◆ Task description ◆
The task calls for each line of the records below in which the word "rolling" appears.

◆ Exercise data ◆
━━━━━━━━━━━━━━━━━━━━

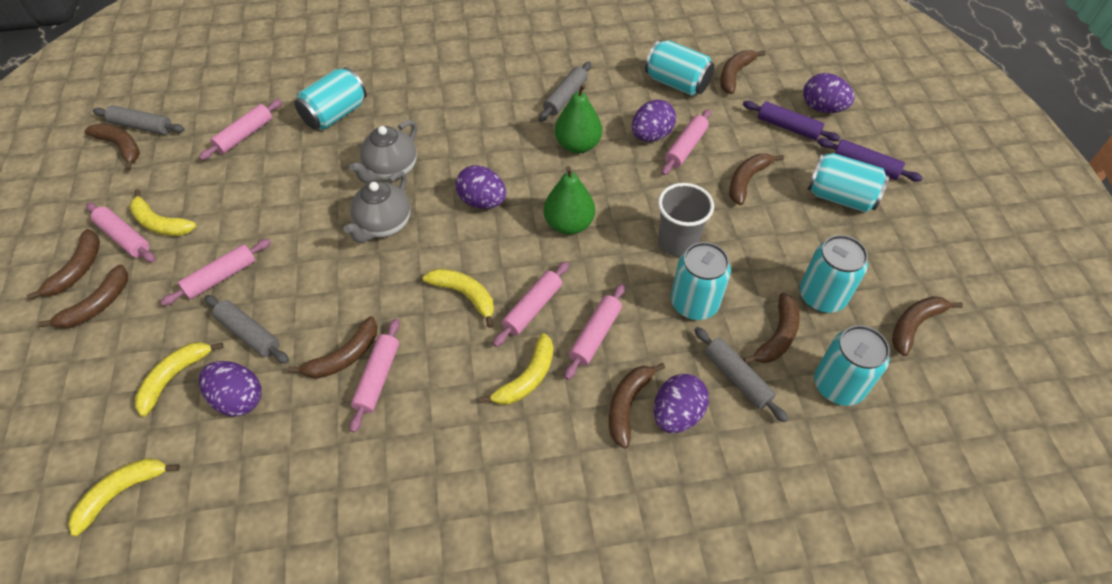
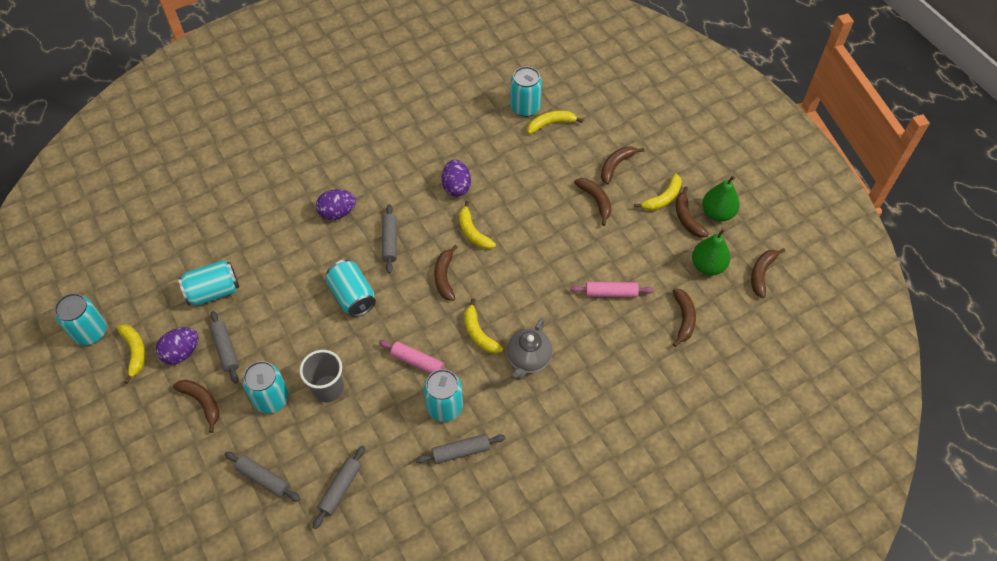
brown banana: 9 -> 7
grey rolling pin: 4 -> 5
grey teapot: 2 -> 1
pink rolling pin: 7 -> 2
purple egg: 5 -> 3
purple rolling pin: 2 -> 0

━━━━━━━━━━━━━━━━━━━━

◆ The completed task ◆
grey rolling pin: 4 -> 5
pink rolling pin: 7 -> 2
purple rolling pin: 2 -> 0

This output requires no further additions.